Dataset excerpts:
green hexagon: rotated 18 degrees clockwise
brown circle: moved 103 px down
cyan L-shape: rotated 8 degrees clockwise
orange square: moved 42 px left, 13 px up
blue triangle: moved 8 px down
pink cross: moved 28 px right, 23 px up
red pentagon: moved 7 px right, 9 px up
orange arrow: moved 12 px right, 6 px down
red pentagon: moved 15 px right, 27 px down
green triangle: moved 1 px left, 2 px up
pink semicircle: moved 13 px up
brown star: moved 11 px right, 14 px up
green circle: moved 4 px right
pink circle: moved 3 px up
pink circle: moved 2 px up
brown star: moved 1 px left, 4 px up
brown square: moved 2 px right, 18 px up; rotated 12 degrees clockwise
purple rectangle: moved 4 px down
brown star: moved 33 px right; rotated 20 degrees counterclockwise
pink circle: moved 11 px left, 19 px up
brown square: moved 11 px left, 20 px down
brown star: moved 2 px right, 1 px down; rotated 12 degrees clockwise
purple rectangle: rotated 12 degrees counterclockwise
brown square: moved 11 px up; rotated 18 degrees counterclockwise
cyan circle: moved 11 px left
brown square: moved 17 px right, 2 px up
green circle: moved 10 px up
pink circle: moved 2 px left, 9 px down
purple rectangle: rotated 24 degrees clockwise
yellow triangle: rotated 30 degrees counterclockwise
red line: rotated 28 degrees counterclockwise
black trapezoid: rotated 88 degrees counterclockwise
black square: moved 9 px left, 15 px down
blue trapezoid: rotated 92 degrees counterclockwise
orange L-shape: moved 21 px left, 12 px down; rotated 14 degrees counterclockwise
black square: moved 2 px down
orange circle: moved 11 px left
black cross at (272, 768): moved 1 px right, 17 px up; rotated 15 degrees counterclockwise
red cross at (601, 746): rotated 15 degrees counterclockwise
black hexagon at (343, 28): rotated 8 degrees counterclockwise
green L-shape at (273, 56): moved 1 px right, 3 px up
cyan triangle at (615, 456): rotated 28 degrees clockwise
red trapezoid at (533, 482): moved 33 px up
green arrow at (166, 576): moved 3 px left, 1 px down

Directions for this task:
Reproduce the records word for word, starting at their first line and ending at the line that contains "black trapezoid: rotated", with both of those lines included.

Worked answer:
green hexagon: rotated 18 degrees clockwise
brown circle: moved 103 px down
cyan L-shape: rotated 8 degrees clockwise
orange square: moved 42 px left, 13 px up
blue triangle: moved 8 px down
pink cross: moved 28 px right, 23 px up
red pentagon: moved 7 px right, 9 px up
orange arrow: moved 12 px right, 6 px down
red pentagon: moved 15 px right, 27 px down
green triangle: moved 1 px left, 2 px up
pink semicircle: moved 13 px up
brown star: moved 11 px right, 14 px up
green circle: moved 4 px right
pink circle: moved 3 px up
pink circle: moved 2 px up
brown star: moved 1 px left, 4 px up
brown square: moved 2 px right, 18 px up; rotated 12 degrees clockwise
purple rectangle: moved 4 px down
brown star: moved 33 px right; rotated 20 degrees counterclockwise
pink circle: moved 11 px left, 19 px up
brown square: moved 11 px left, 20 px down
brown star: moved 2 px right, 1 px down; rotated 12 degrees clockwise
purple rectangle: rotated 12 degrees counterclockwise
brown square: moved 11 px up; rotated 18 degrees counterclockwise
cyan circle: moved 11 px left
brown square: moved 17 px right, 2 px up
green circle: moved 10 px up
pink circle: moved 2 px left, 9 px down
purple rectangle: rotated 24 degrees clockwise
yellow triangle: rotated 30 degrees counterclockwise
red line: rotated 28 degrees counterclockwise
black trapezoid: rotated 88 degrees counterclockwise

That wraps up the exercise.